• Dataset:
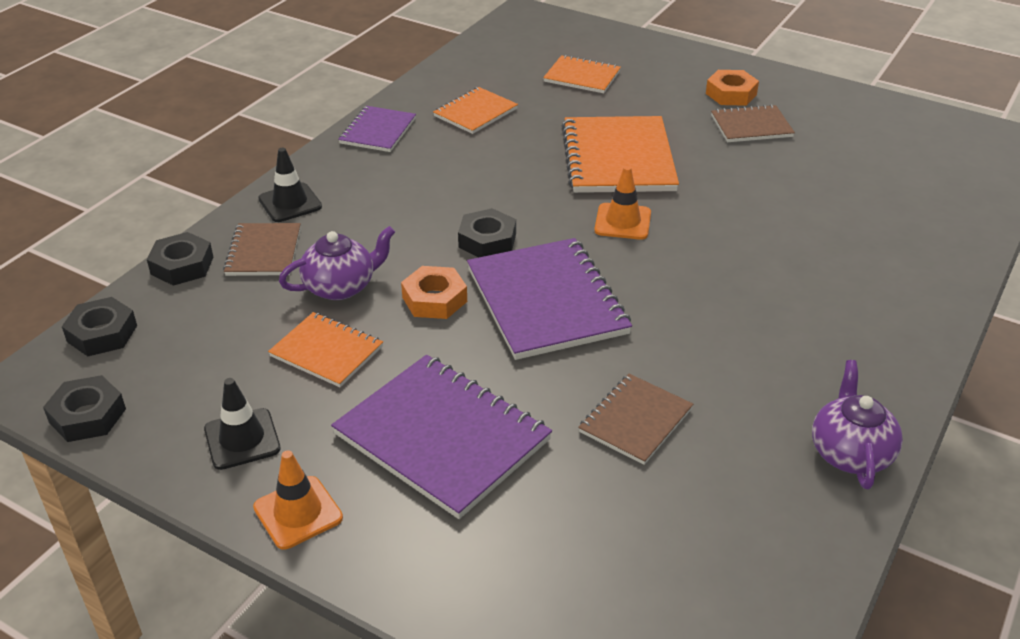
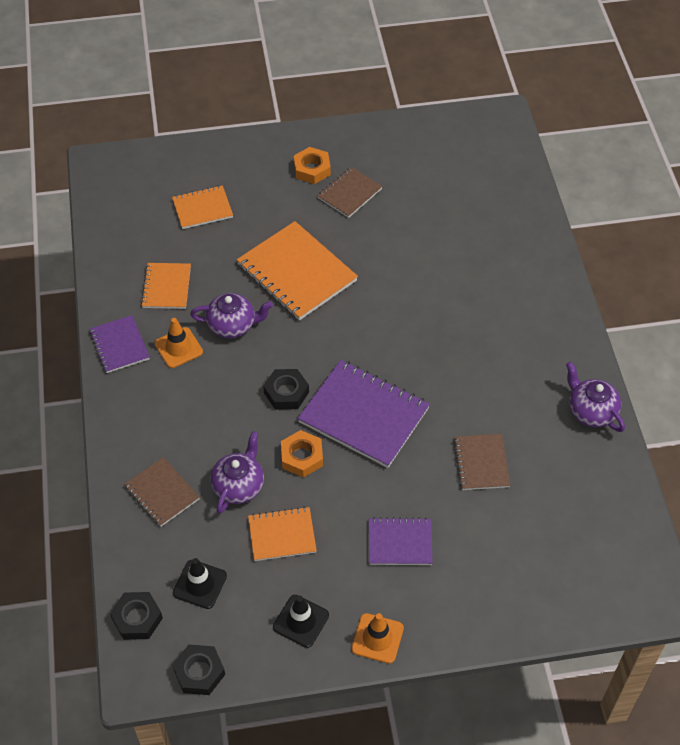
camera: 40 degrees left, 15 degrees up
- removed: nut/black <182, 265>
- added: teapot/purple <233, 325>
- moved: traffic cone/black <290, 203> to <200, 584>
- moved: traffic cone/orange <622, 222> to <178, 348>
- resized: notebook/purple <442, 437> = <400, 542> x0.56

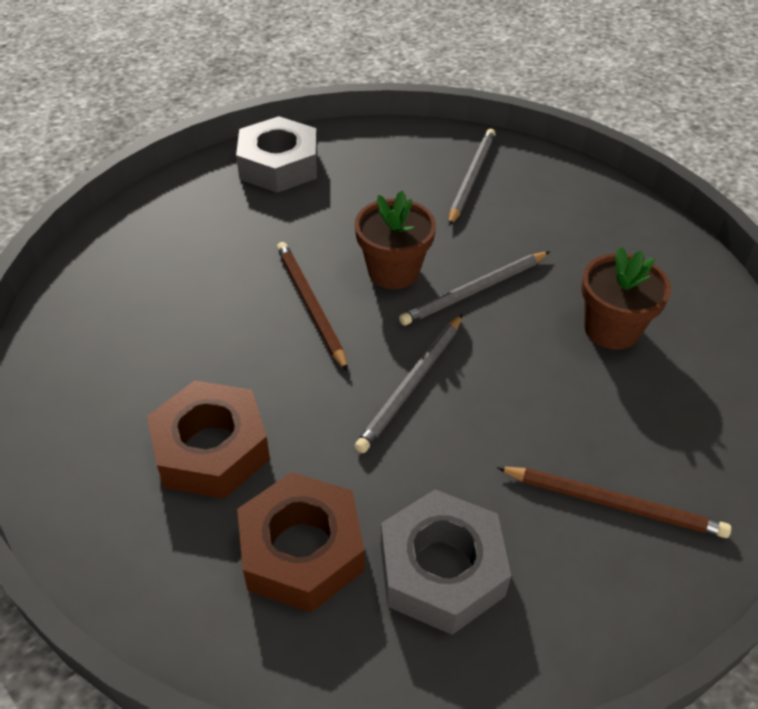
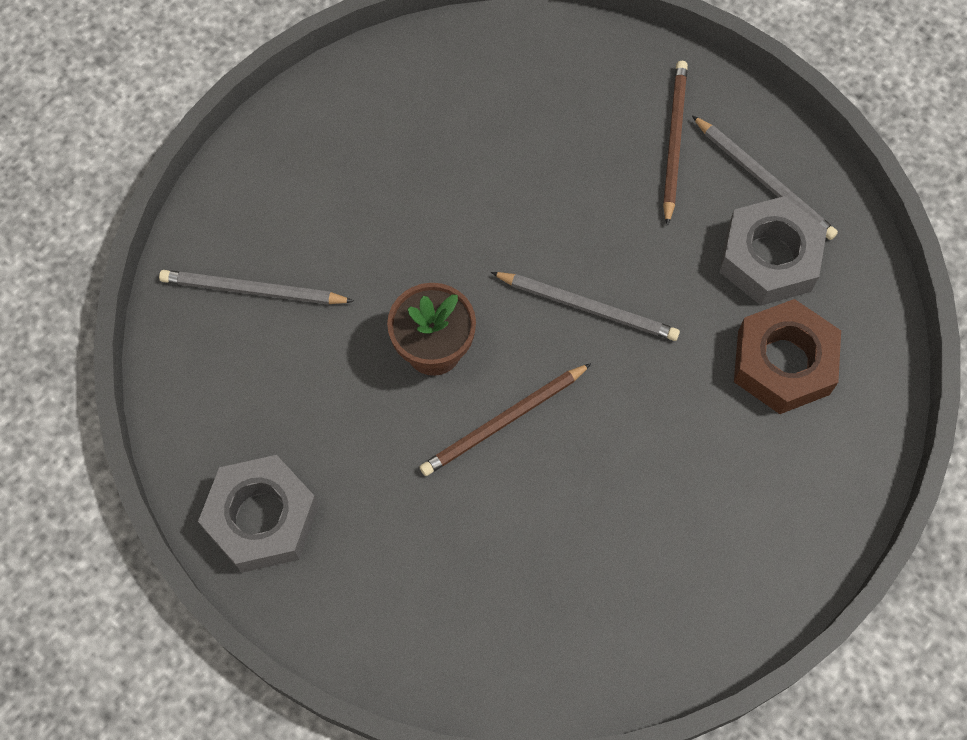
camera: 100 degrees left, 20 degrees up
- removed: nut/brown <211, 449>
- removed: flower pot/brown <611, 329>
- moved: pencil/grey <474, 291> to <764, 180>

• What needs to be done: Copy the listing above verbatim, leaving out pictures.

• Response area:
camera: 40 degrees left, 15 degrees up
- removed: nut/black <182, 265>
- added: teapot/purple <233, 325>
- moved: traffic cone/black <290, 203> to <200, 584>
- moved: traffic cone/orange <622, 222> to <178, 348>
- resized: notebook/purple <442, 437> = <400, 542> x0.56

camera: 100 degrees left, 20 degrees up
- removed: nut/brown <211, 449>
- removed: flower pot/brown <611, 329>
- moved: pencil/grey <474, 291> to <764, 180>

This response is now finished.